- WORK INSTRUCTIONS -
Go through the data below and transcribe it exactly. Omit the images.

- GIVEN DATA -
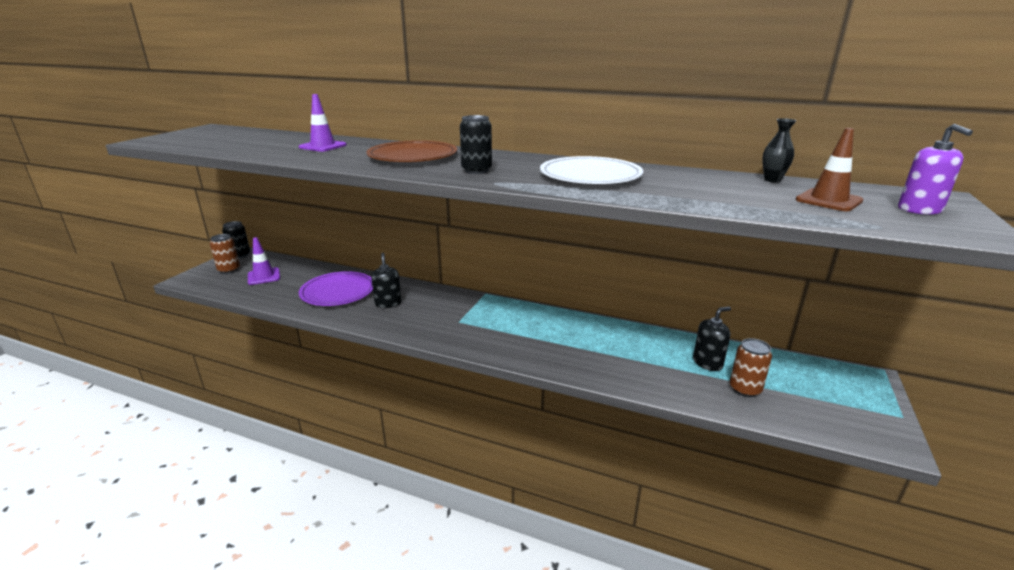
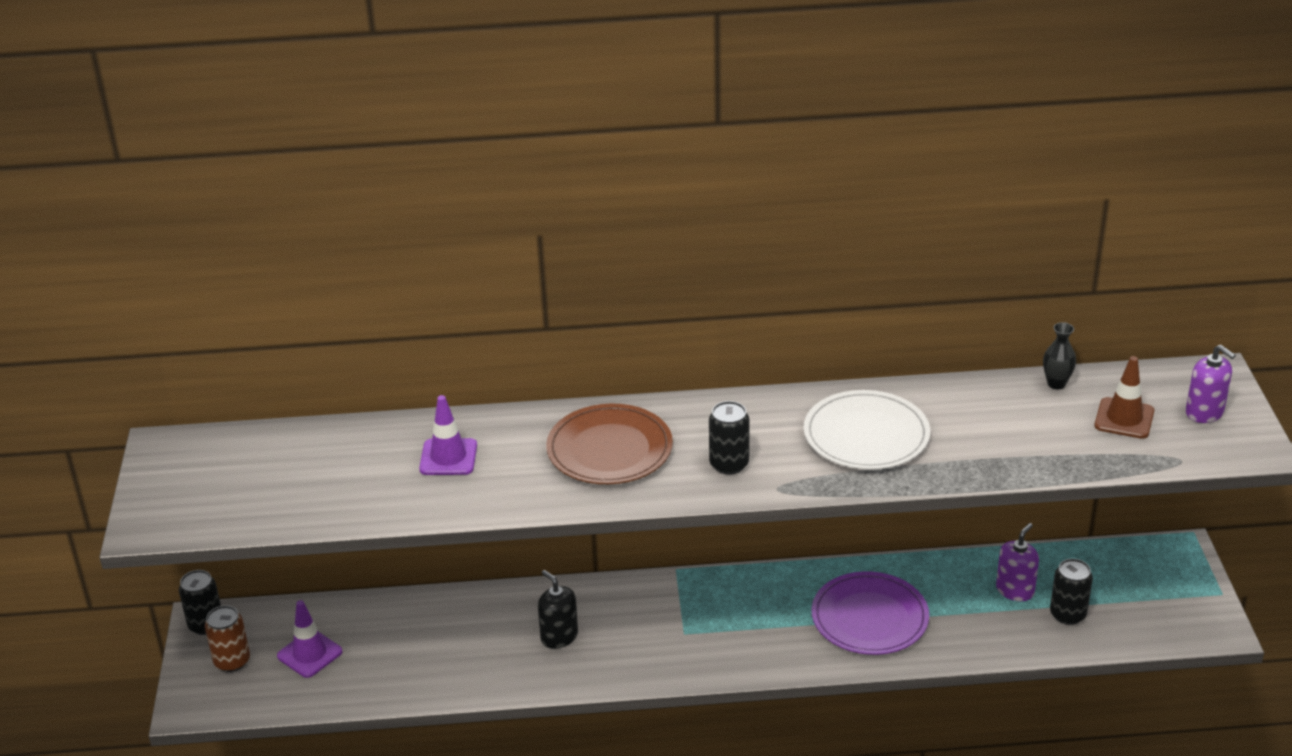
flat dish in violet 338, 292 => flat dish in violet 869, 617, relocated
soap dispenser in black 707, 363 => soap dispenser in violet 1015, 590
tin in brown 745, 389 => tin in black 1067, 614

- RESPONSE TO THIS EXERCISE -
flat dish in violet 338, 292 => flat dish in violet 869, 617, relocated
soap dispenser in black 707, 363 => soap dispenser in violet 1015, 590
tin in brown 745, 389 => tin in black 1067, 614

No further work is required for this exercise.